[Object change descriptions]
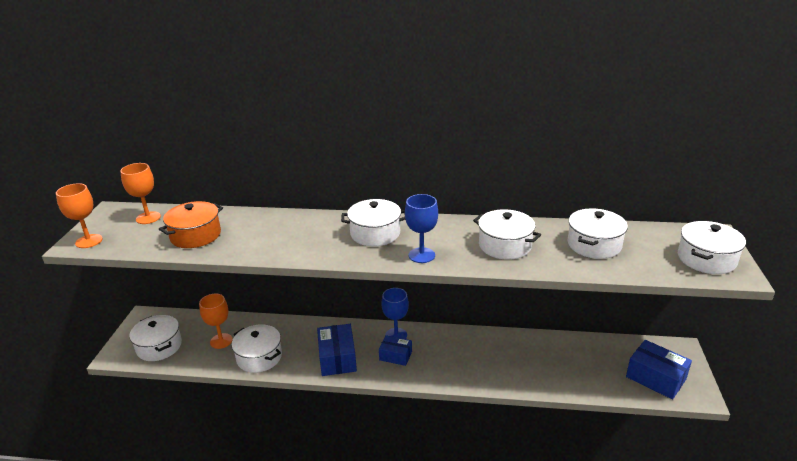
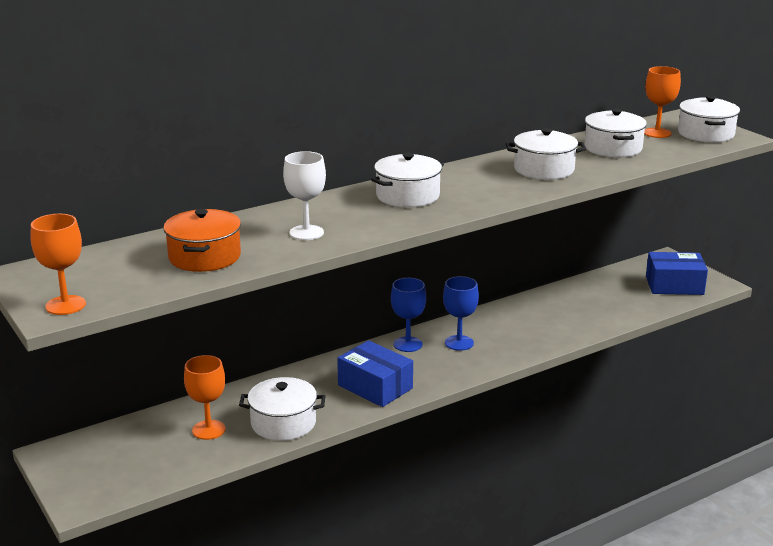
camera: 40 degrees left, 5 degrees down
orange goblet [120,163,161,224] -> orange goblet moved to [644,66,681,138]
white pot [130,315,182,361] -> none
blue box [379,335,412,366] -> none
blue goblet [405,194,438,263] -> blue goblet moved to [443,276,479,351]
none -> white goblet [283,151,326,240]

Your objective: Exactly the lines from the one holding "blue box [379,335,412,366] -> none" through the end of the data are to be repeated, with both ends included.

Answer area:
blue box [379,335,412,366] -> none
blue goblet [405,194,438,263] -> blue goblet moved to [443,276,479,351]
none -> white goblet [283,151,326,240]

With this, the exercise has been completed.